**Source material**
+++++
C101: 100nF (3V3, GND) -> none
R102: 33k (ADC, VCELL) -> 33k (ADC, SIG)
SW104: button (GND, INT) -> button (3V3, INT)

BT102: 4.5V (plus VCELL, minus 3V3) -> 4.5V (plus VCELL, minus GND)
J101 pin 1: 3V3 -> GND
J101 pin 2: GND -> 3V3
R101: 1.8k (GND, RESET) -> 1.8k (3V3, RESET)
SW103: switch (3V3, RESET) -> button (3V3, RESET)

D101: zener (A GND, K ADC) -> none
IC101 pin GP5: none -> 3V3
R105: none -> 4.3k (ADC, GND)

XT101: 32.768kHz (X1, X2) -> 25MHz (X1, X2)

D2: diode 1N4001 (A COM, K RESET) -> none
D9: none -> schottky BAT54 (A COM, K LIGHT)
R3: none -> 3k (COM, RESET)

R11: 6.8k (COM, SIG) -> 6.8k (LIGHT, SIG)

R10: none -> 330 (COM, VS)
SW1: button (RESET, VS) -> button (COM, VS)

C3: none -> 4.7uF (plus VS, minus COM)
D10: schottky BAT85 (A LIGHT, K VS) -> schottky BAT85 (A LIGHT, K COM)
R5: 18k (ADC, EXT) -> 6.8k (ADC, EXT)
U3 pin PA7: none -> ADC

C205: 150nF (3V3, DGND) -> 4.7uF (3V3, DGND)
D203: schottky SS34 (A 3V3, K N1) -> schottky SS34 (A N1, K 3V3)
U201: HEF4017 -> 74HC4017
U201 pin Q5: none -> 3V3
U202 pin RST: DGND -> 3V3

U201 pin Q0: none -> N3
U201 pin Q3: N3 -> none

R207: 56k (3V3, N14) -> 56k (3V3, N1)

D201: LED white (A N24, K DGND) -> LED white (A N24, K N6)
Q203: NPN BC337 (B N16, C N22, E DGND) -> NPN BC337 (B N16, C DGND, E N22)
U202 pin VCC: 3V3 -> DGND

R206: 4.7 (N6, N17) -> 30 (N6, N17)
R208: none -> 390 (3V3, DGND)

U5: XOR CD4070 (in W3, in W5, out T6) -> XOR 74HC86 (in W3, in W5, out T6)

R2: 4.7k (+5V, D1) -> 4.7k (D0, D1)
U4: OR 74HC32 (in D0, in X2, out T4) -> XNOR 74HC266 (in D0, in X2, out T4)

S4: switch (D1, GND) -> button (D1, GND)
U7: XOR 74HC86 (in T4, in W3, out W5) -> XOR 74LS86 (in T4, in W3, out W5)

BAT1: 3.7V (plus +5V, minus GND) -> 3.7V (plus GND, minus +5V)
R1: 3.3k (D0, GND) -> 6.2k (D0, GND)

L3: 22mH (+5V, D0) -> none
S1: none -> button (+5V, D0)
+++++
**Aim of the exercise**
Review the preceding data and report every line that includes the string "switch".

**Task result**
SW103: switch (3V3, RESET) -> button (3V3, RESET)
S4: switch (D1, GND) -> button (D1, GND)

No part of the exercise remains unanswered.